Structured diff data
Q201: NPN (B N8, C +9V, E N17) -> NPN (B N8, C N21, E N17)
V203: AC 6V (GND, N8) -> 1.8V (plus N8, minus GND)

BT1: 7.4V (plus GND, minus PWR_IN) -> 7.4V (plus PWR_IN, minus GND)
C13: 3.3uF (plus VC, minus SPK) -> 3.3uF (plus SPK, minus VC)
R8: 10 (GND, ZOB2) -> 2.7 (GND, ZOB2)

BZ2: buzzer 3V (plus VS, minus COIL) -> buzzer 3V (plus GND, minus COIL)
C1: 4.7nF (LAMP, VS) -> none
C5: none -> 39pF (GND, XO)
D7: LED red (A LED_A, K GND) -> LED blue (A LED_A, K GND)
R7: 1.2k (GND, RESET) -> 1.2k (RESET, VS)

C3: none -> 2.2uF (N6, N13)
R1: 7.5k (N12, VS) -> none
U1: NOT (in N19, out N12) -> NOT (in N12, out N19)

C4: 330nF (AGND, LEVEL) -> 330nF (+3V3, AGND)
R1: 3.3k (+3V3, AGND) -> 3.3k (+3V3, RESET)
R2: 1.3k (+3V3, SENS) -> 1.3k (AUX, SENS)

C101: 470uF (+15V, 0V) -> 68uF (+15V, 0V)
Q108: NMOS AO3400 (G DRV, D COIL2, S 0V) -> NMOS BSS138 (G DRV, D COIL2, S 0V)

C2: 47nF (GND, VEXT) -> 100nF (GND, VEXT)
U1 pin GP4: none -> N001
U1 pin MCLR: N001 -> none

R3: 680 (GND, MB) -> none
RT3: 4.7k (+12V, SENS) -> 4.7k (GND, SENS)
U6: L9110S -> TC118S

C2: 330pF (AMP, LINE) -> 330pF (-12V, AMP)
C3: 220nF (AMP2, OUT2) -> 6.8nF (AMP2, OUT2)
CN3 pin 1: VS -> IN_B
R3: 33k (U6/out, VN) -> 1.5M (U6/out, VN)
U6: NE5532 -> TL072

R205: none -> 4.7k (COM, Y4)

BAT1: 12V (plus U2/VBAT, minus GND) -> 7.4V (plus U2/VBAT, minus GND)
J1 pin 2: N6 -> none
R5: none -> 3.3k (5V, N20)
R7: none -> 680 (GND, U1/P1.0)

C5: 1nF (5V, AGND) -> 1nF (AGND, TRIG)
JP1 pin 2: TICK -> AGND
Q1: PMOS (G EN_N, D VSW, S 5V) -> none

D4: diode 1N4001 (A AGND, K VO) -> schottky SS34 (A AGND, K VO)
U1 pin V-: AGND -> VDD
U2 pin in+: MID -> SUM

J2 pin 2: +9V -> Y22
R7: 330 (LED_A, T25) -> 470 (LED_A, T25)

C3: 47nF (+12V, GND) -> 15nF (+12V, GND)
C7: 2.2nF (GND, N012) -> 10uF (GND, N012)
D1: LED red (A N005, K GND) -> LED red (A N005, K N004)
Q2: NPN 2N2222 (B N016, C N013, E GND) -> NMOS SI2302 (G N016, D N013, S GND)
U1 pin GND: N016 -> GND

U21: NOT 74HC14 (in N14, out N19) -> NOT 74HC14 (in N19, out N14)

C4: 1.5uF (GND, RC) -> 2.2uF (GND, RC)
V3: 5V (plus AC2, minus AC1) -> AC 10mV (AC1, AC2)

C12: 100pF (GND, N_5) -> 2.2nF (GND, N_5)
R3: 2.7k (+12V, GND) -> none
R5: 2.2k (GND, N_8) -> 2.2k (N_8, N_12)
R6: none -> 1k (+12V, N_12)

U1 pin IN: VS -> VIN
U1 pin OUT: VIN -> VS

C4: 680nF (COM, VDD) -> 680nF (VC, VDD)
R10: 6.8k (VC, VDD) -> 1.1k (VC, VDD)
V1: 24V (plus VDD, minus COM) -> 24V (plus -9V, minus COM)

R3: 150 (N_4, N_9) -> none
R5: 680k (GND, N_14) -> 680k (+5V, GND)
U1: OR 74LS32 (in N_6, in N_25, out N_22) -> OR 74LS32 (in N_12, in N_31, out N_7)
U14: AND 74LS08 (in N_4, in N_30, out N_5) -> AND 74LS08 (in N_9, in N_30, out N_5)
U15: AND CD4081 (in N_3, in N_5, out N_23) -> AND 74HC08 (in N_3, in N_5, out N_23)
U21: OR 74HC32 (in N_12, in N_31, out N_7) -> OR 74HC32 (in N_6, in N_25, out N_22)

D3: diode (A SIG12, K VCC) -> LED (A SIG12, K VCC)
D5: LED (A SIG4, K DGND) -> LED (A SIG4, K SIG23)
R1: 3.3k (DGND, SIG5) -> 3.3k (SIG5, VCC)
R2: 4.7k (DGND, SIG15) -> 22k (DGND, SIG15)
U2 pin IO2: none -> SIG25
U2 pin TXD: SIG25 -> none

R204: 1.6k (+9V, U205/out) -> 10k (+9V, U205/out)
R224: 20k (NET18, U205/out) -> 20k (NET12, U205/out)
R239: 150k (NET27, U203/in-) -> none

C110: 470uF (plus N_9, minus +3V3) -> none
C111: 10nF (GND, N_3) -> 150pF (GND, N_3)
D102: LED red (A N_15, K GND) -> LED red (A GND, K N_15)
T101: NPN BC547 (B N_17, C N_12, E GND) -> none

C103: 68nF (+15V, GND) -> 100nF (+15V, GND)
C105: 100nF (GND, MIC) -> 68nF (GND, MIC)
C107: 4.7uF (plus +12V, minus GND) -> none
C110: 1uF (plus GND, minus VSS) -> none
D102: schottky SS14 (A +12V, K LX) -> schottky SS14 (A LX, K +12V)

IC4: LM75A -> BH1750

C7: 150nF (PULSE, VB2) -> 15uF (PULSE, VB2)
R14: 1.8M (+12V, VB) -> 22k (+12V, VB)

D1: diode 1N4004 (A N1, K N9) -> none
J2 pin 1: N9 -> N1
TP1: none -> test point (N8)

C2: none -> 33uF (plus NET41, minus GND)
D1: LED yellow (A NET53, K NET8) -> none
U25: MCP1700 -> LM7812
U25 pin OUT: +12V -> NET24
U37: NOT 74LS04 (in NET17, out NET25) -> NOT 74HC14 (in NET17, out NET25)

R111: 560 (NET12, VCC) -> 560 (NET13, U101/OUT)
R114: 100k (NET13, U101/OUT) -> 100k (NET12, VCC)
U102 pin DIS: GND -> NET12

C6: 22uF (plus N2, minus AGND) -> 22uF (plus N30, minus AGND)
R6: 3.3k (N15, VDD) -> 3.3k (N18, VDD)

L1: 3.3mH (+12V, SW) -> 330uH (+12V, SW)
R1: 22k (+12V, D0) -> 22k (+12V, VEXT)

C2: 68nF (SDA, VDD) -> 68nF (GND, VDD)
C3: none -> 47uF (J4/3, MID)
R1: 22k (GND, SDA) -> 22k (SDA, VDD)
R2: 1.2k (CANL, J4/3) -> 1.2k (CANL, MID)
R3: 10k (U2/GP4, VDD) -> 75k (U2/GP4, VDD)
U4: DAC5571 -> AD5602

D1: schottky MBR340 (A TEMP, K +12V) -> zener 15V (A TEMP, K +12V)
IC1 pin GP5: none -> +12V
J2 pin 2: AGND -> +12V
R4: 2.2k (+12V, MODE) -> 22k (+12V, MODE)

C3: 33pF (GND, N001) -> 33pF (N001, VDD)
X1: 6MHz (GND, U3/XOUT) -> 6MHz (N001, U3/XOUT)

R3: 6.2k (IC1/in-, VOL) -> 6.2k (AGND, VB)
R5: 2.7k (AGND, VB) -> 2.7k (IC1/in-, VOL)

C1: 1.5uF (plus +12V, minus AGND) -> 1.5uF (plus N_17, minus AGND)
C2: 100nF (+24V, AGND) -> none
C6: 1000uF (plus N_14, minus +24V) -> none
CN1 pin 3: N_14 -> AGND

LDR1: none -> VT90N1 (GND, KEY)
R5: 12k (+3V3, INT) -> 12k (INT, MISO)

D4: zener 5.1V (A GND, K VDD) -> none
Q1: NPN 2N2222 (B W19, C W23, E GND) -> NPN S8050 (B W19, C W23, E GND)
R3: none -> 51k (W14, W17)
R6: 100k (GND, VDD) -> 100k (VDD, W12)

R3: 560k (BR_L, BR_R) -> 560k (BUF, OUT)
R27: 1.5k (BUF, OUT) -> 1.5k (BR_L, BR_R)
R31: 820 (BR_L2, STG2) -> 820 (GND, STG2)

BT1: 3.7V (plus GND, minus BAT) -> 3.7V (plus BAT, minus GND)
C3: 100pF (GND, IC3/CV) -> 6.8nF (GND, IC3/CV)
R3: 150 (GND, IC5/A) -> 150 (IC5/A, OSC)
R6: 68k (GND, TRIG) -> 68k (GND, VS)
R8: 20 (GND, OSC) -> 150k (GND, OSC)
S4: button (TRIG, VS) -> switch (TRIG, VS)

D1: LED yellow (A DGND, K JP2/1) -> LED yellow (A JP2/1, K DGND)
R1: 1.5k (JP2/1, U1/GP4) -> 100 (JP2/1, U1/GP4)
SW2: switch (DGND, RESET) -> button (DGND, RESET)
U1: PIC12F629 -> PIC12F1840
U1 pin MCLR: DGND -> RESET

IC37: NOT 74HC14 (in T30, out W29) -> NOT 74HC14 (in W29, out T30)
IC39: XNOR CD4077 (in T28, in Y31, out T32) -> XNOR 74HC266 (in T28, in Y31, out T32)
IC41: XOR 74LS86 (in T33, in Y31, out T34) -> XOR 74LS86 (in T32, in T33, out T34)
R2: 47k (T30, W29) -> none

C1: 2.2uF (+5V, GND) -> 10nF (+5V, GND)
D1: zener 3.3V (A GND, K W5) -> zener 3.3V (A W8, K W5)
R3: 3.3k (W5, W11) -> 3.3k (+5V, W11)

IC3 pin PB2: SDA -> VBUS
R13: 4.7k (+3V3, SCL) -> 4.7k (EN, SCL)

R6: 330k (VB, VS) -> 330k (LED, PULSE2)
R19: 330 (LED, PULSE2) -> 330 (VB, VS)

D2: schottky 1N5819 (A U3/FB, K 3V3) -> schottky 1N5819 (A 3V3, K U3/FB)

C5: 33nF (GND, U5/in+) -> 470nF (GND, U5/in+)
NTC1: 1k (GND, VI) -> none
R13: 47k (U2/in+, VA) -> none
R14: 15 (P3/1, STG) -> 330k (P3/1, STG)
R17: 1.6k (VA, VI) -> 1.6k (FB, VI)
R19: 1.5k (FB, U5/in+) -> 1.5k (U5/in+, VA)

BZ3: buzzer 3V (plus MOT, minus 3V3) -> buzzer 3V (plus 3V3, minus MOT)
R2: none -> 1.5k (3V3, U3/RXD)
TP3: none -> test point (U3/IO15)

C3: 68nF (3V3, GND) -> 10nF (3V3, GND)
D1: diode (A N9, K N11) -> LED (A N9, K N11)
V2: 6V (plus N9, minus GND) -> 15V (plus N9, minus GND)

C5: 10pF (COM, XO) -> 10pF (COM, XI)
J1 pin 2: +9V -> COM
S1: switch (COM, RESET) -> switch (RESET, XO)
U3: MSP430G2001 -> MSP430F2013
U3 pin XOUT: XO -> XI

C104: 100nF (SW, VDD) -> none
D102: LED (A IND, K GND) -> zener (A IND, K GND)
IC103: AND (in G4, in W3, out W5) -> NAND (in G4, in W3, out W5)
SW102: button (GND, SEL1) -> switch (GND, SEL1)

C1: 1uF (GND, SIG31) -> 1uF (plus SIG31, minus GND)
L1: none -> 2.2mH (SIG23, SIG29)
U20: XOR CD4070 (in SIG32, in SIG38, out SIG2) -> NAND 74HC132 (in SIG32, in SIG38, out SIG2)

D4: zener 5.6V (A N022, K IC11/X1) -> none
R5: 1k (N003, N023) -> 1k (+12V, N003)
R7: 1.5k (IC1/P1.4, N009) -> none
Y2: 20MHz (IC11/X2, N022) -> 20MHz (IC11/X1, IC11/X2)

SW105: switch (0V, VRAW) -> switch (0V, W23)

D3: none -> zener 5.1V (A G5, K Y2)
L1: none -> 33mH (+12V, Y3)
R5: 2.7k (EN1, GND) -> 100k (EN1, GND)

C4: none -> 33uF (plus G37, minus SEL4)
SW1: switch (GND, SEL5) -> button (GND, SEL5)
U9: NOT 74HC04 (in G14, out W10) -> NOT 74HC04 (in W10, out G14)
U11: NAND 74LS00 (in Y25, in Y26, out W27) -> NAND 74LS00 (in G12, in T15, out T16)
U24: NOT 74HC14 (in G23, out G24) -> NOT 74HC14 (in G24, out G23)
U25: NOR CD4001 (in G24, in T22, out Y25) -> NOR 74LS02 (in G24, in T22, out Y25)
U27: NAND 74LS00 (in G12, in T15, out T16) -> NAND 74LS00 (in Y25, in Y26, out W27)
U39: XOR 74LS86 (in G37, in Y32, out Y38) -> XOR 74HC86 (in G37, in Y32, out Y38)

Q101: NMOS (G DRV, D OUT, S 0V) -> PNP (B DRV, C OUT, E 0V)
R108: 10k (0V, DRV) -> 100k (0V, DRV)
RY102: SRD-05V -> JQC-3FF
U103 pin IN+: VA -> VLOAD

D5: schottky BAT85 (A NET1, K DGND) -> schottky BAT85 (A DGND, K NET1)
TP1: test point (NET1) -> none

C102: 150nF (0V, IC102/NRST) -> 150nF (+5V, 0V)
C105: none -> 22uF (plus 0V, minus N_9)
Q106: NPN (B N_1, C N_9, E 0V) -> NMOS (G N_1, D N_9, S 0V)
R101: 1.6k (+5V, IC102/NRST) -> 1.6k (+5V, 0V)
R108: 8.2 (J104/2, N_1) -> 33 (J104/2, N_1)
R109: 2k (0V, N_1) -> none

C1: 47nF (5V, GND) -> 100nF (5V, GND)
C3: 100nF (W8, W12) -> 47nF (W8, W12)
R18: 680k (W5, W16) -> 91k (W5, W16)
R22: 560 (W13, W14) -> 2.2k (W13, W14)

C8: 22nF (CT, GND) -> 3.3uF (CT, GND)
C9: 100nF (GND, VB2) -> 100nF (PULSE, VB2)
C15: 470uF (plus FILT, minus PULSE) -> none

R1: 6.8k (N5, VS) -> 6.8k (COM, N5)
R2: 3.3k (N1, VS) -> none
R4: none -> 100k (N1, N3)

→ WORK ITEM:
Send back an exact copy of only the lines from the line with "U25: NOR CD4001" up to and including the line with "TP1: test point (NET1) -> none" in the data above.

→ SOLUTION:
U25: NOR CD4001 (in G24, in T22, out Y25) -> NOR 74LS02 (in G24, in T22, out Y25)
U27: NAND 74LS00 (in G12, in T15, out T16) -> NAND 74LS00 (in Y25, in Y26, out W27)
U39: XOR 74LS86 (in G37, in Y32, out Y38) -> XOR 74HC86 (in G37, in Y32, out Y38)

Q101: NMOS (G DRV, D OUT, S 0V) -> PNP (B DRV, C OUT, E 0V)
R108: 10k (0V, DRV) -> 100k (0V, DRV)
RY102: SRD-05V -> JQC-3FF
U103 pin IN+: VA -> VLOAD

D5: schottky BAT85 (A NET1, K DGND) -> schottky BAT85 (A DGND, K NET1)
TP1: test point (NET1) -> none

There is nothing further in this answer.